DIRECTIONS FOR THIS TASK:
Copy out the lines from the one containing "yellow arrow: rotated 5 degrees clockwise" through the one containing "cyan star: moved 4 px right, 6 px down", inclusive, and nothing else from the items below.

INPUT DATA:

begin

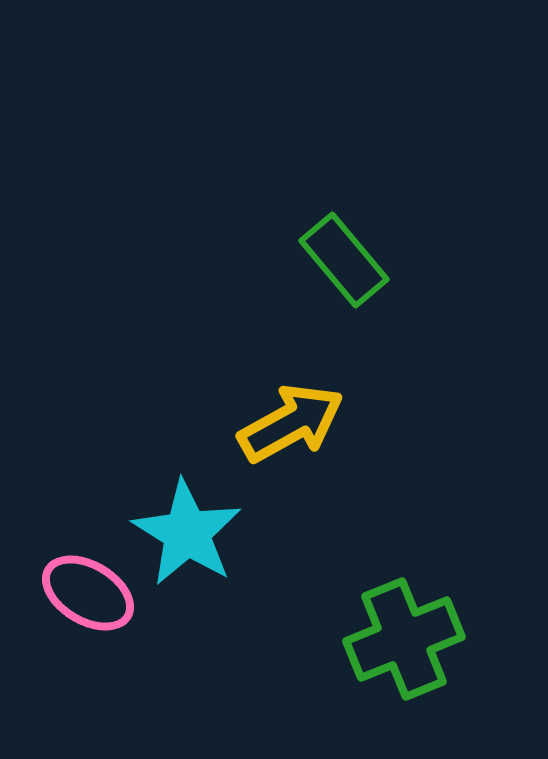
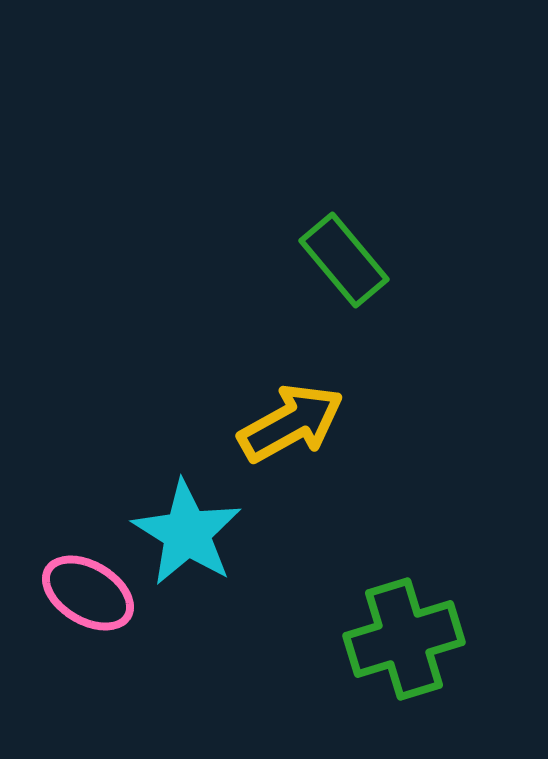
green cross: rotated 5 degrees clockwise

end
begin

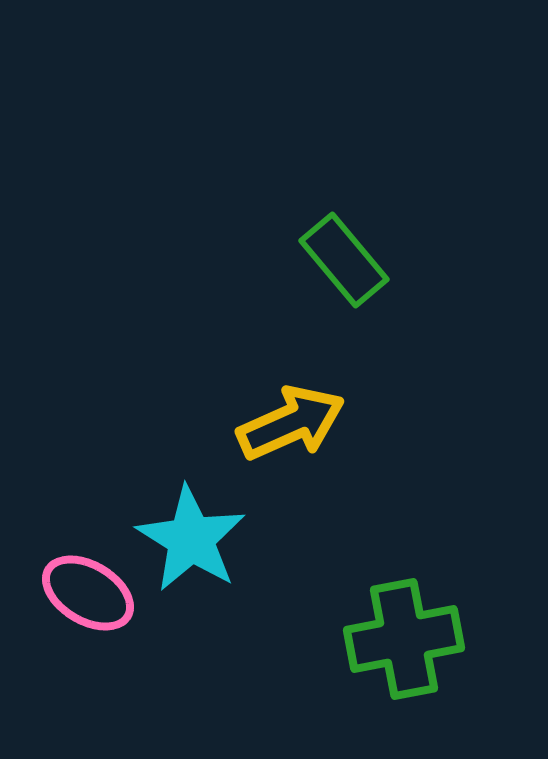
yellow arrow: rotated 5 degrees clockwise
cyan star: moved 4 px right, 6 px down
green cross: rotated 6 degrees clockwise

end
begin

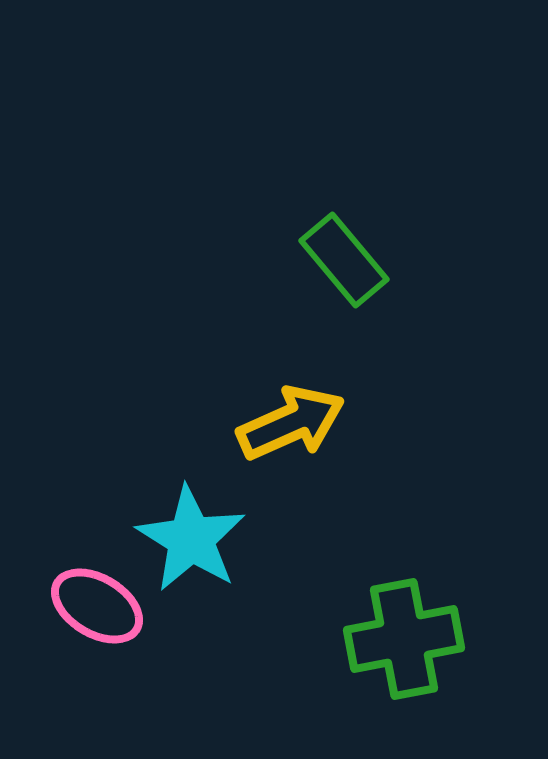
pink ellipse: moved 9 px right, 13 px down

end

RESPONSE FOR THIS EXERCISE:
yellow arrow: rotated 5 degrees clockwise
cyan star: moved 4 px right, 6 px down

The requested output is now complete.